**MATERIAL PROVIDED**
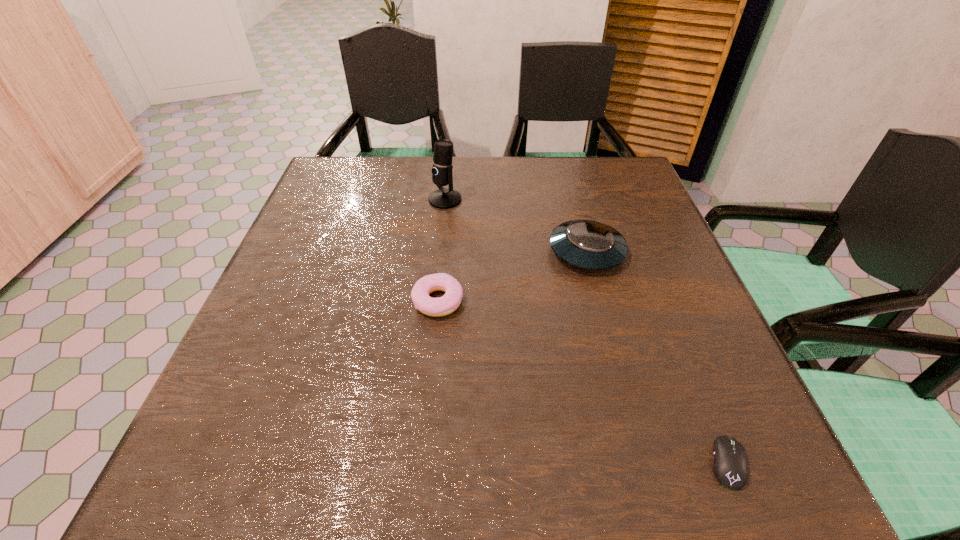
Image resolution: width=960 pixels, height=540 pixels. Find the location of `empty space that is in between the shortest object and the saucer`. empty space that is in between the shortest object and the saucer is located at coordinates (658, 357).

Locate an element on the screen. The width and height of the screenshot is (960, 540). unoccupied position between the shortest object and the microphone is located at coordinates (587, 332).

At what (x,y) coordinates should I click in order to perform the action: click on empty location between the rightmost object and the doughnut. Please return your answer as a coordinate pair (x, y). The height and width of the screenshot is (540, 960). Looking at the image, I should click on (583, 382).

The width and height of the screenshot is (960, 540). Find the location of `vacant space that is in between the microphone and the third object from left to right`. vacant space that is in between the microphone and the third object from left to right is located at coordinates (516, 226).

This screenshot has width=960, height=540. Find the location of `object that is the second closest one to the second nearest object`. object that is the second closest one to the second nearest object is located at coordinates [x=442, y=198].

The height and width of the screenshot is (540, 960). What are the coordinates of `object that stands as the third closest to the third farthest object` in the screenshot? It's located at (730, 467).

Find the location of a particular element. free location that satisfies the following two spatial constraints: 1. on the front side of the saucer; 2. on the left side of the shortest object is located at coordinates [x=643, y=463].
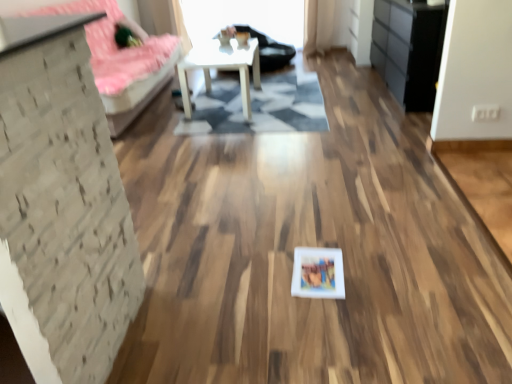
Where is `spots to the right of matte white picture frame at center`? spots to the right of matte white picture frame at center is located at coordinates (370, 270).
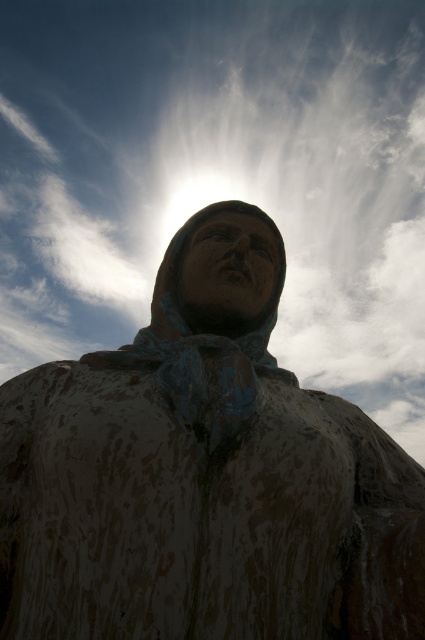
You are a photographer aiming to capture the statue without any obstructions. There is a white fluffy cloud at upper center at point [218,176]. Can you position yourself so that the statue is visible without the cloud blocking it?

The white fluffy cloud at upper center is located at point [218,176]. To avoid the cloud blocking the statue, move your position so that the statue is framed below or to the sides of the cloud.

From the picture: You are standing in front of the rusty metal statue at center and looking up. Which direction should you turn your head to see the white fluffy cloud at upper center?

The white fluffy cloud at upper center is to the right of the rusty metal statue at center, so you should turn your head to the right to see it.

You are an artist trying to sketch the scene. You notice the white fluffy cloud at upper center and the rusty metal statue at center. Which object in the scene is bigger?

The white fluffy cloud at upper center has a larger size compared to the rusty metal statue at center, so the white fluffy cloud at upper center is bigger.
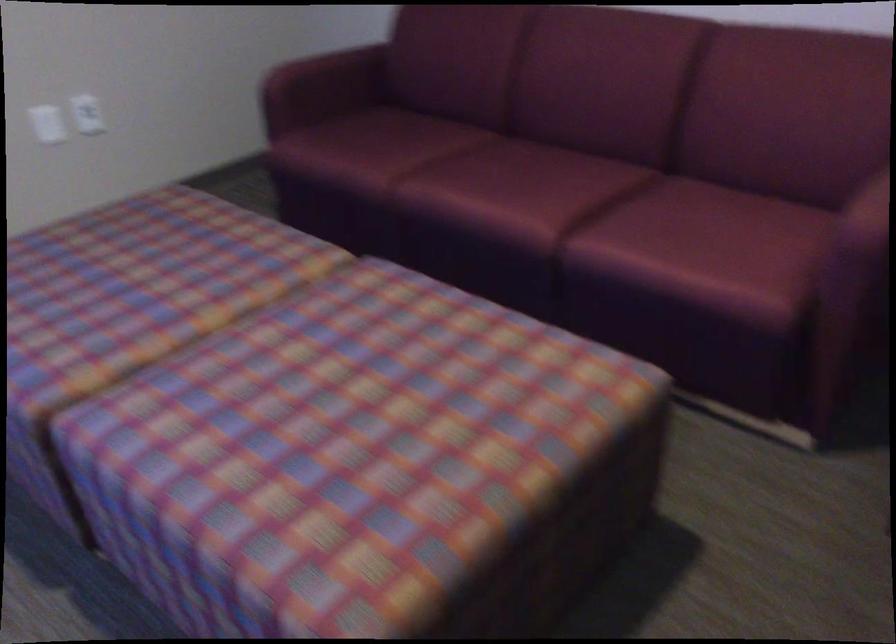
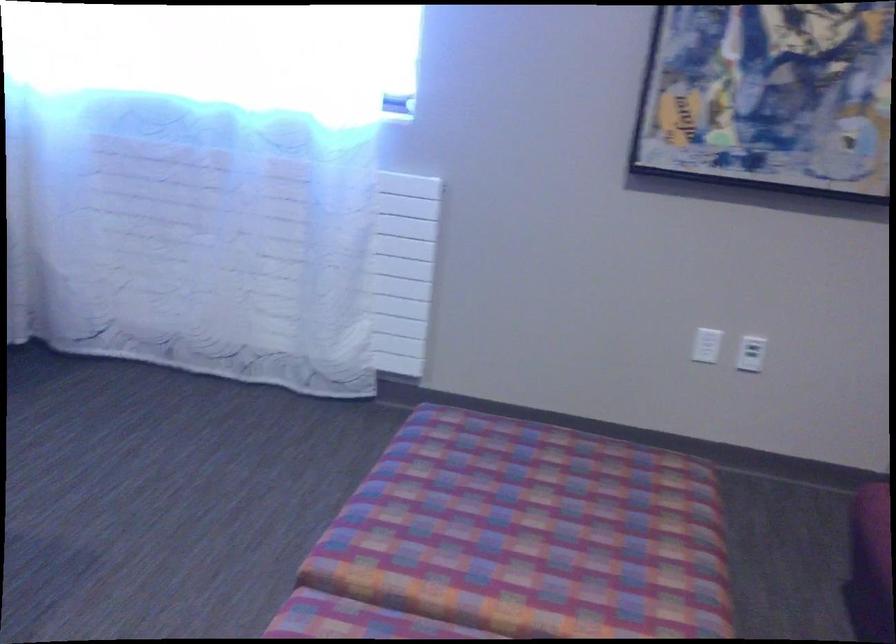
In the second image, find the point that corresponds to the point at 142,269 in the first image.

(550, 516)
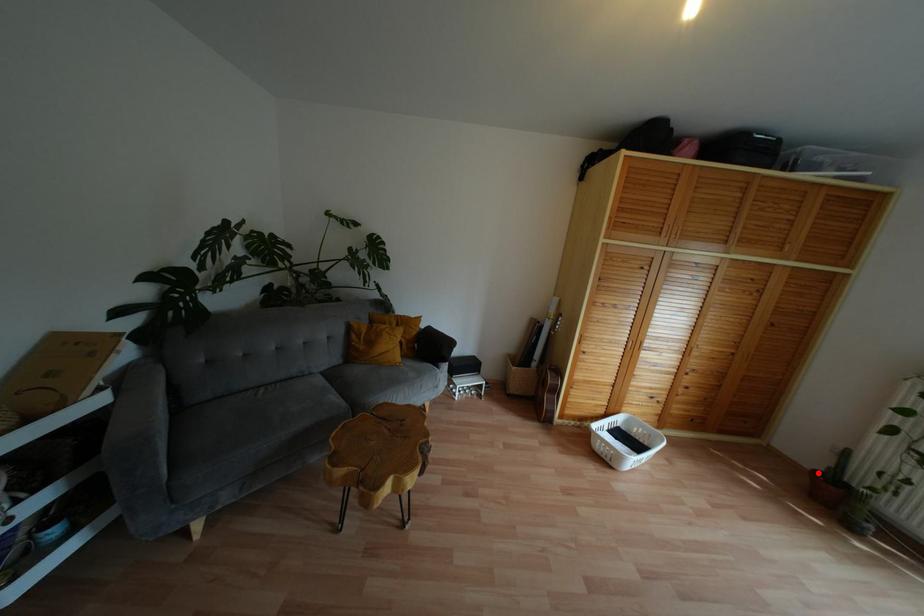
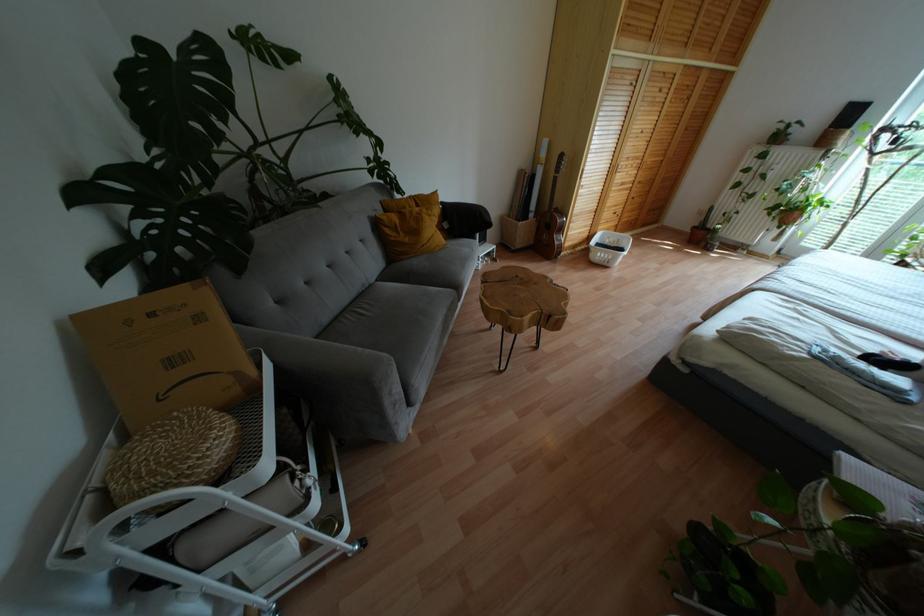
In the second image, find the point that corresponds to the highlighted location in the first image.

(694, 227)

**WHAT TO WORK ON**
Rewrite the lines from the one with "This screenshot has" up to and including the one with "The height and width of the screenshot is (540, 960). What", putting "third most distant" in place of "third farthest" and leaving everything else as it is.

**RESULT**
This screenshot has width=960, height=540. Find the location of `object that is the second closest one to the second nearest object`. object that is the second closest one to the second nearest object is located at coordinates [x=442, y=198].

The height and width of the screenshot is (540, 960). What are the coordinates of `object that stands as the third closest to the third most distant object` in the screenshot? It's located at (730, 467).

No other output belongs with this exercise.